What is expected> Please restate word for word the line holding "(636,208,671,240) to (121,471,185,528)" and every following line through the end of the entries.

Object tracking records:
____

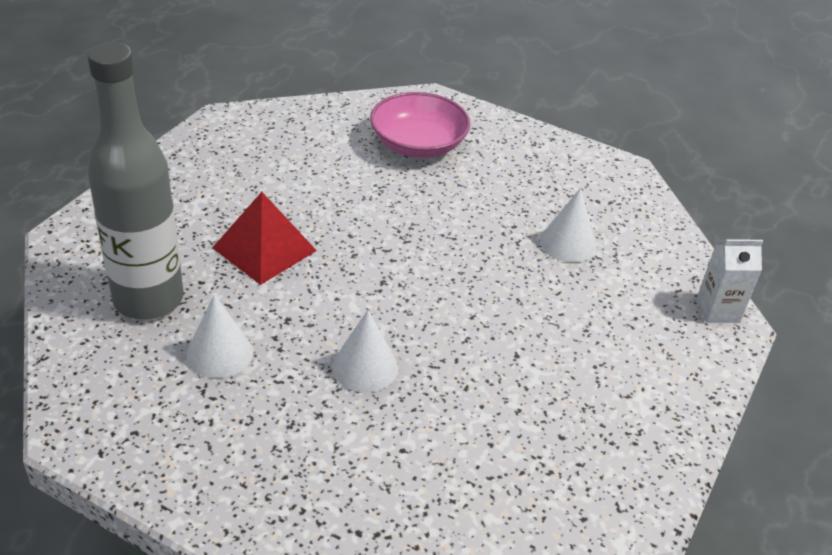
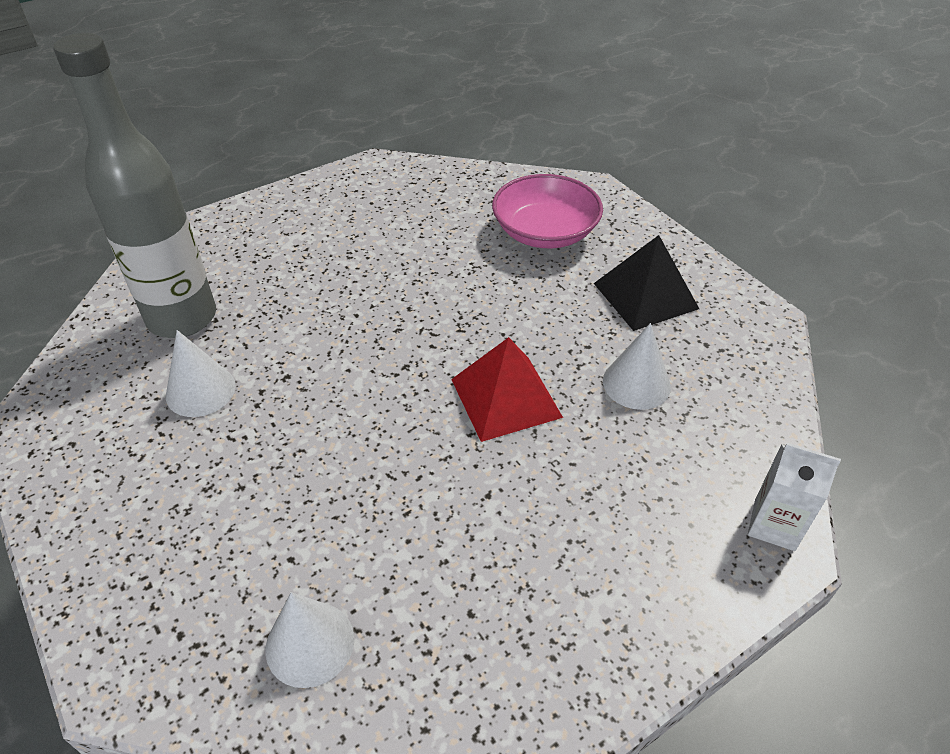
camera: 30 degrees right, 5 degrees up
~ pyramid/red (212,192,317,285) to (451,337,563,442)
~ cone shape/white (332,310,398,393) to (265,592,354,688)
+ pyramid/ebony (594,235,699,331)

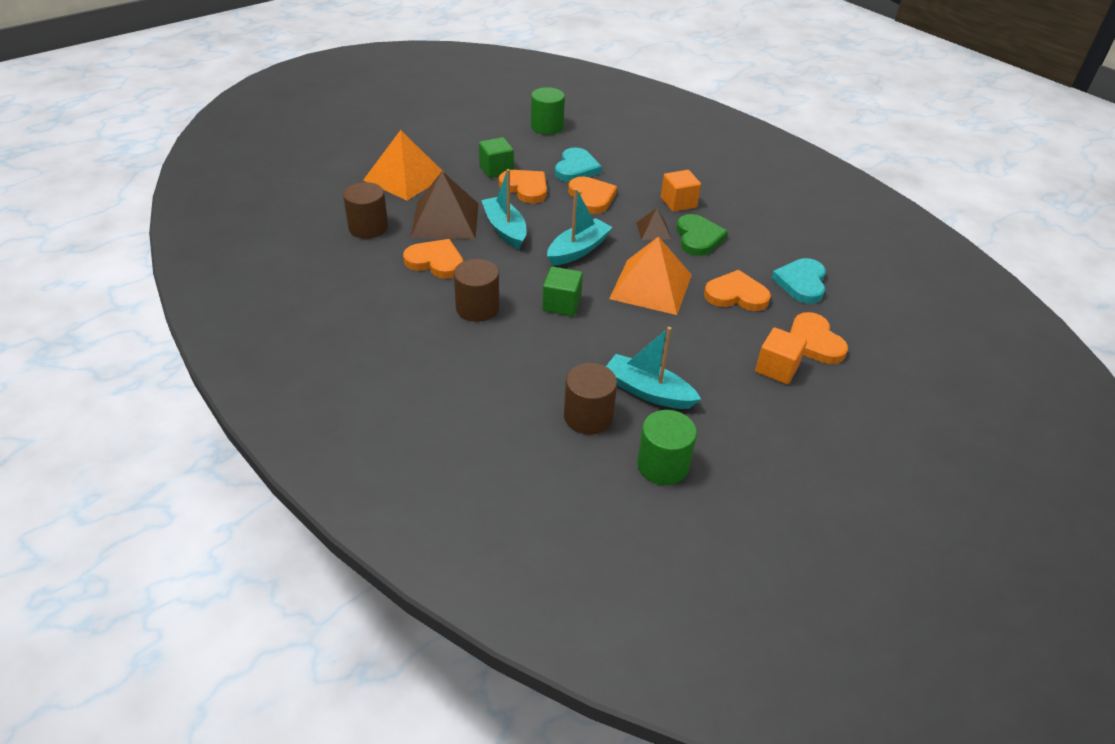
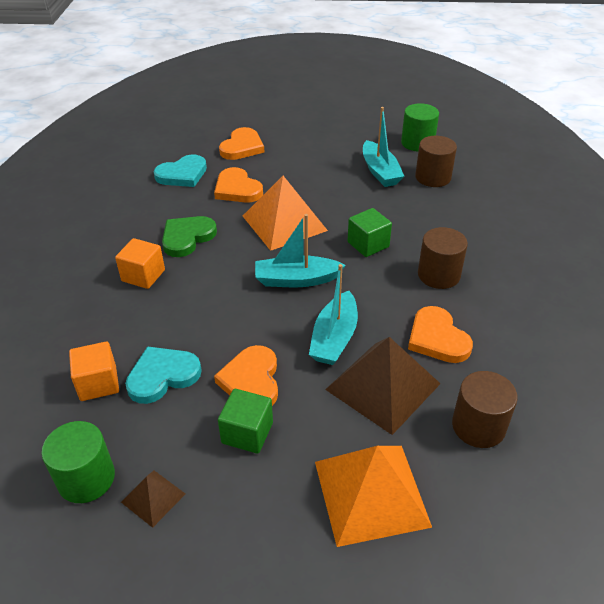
camera: 135 degrees left, 0 degrees up
- heart/orange-coloured (568,176,617,214)
~ pyramid/brown (636,208,671,240) to (121,471,185,528)
~ solid cube/orange-coloured (755,327,807,384) to (69,341,119,401)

____

Problem solution>
~ pyramid/brown (636,208,671,240) to (121,471,185,528)
~ solid cube/orange-coloured (755,327,807,384) to (69,341,119,401)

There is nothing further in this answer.